--- START ---

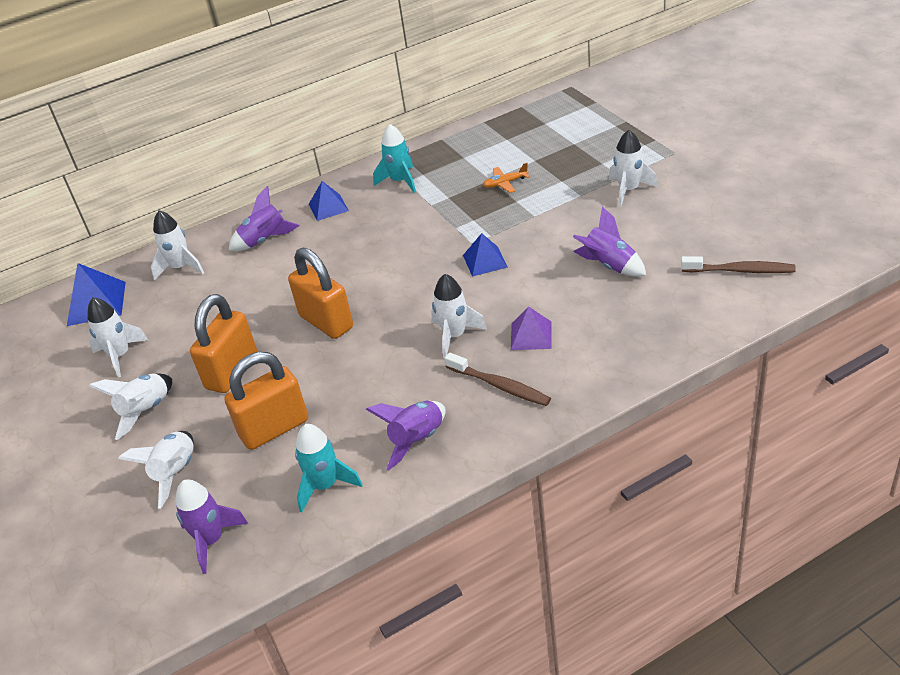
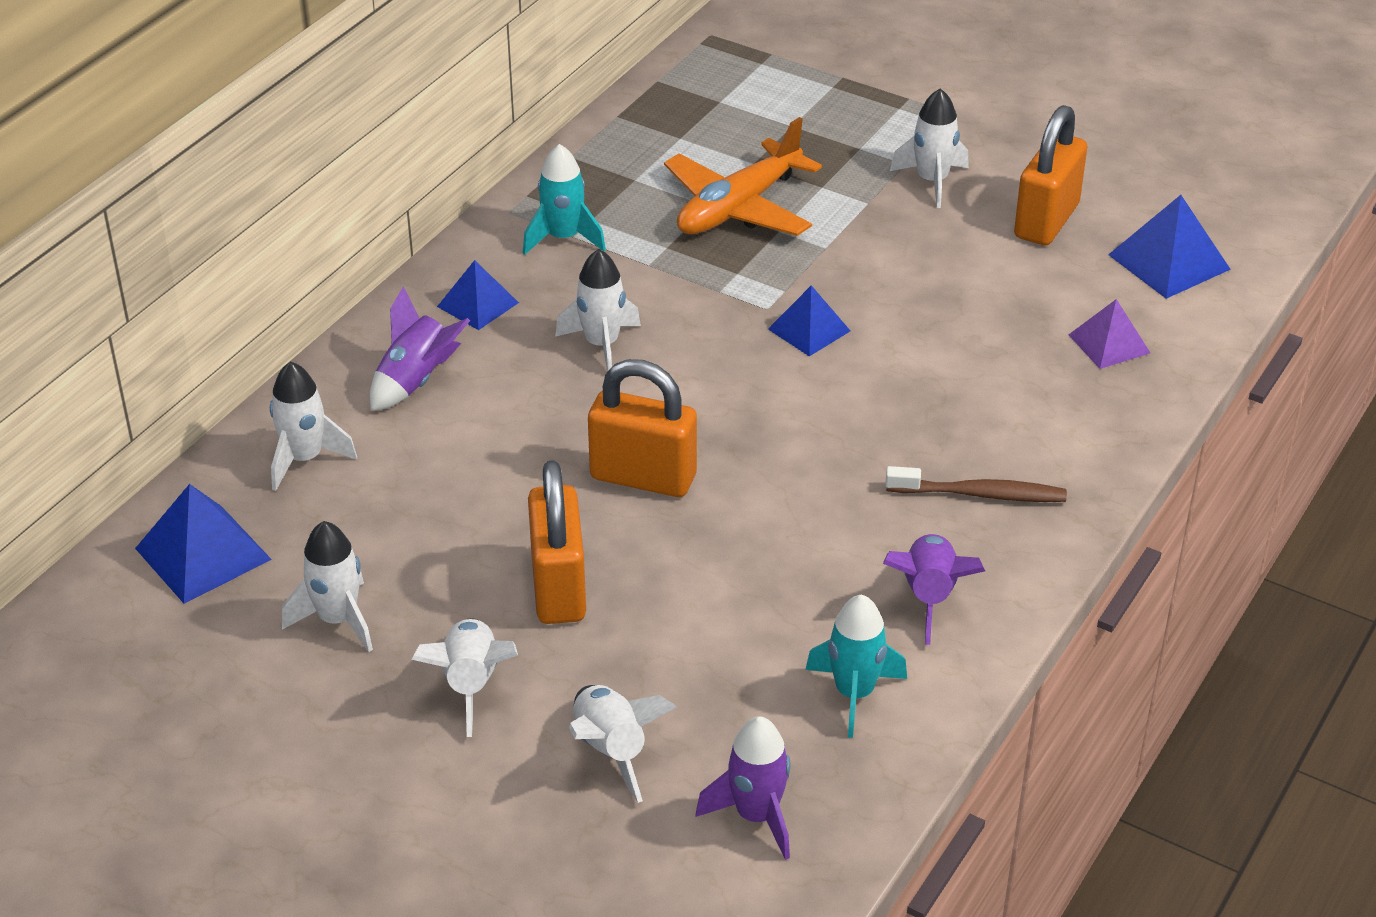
camera: 35 degrees left, 0 degrees up
(274, 428) = (706, 645): orange padlock -> orange padlock (1046, 221)
(454, 336) = (858, 445): white rocket -> white rocket (601, 345)
(505, 183) = (738, 207): orange plane -> orange plane, size x2.25
(531, 335) = (965, 416): purple pyramid -> purple pyramid (1109, 343)
(609, 265) = (992, 295): purple rocket -> none
(740, 271) = (1169, 262): brown toothbrush -> blue pyramid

--- END ---

- REQUIREMENT -
Once you reach the line containing "(454, 336) = (858, 445): white", output that line and each one after it exactly, ending with the final line of the listing and adding nothing else.

- YOUR RESPONSE -
(454, 336) = (858, 445): white rocket -> white rocket (601, 345)
(505, 183) = (738, 207): orange plane -> orange plane, size x2.25
(531, 335) = (965, 416): purple pyramid -> purple pyramid (1109, 343)
(609, 265) = (992, 295): purple rocket -> none
(740, 271) = (1169, 262): brown toothbrush -> blue pyramid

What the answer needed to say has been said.